REQUIRED ACTION: What lines in the data below mention the string "gris"? Copy them out.

EXERCISE DATA:
===============
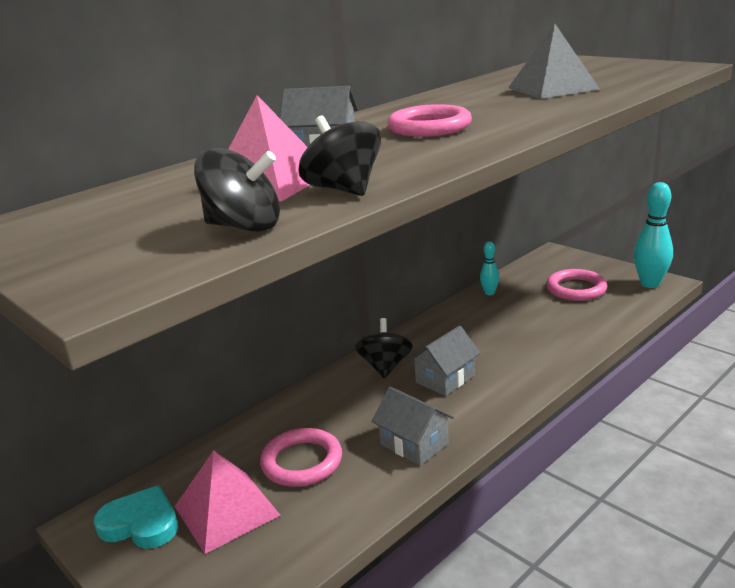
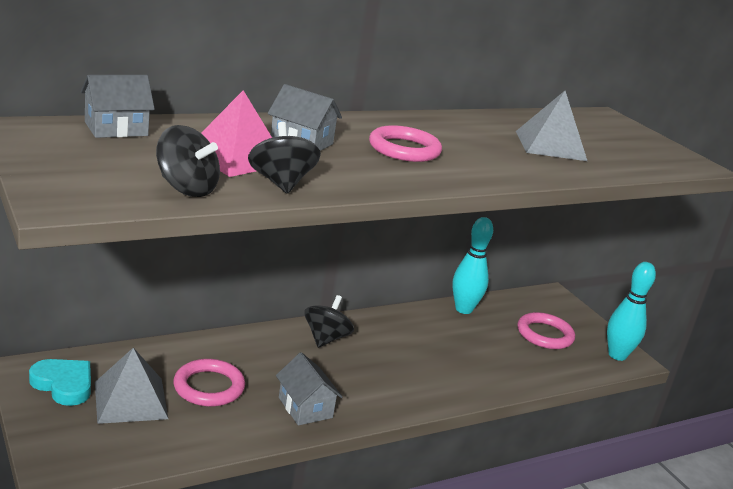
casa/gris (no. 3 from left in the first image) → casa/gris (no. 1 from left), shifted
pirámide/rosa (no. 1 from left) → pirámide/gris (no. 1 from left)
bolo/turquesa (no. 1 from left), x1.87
===============
RESPONSE:
casa/gris (no. 3 from left in the first image) → casa/gris (no. 1 from left), shifted
pirámide/rosa (no. 1 from left) → pirámide/gris (no. 1 from left)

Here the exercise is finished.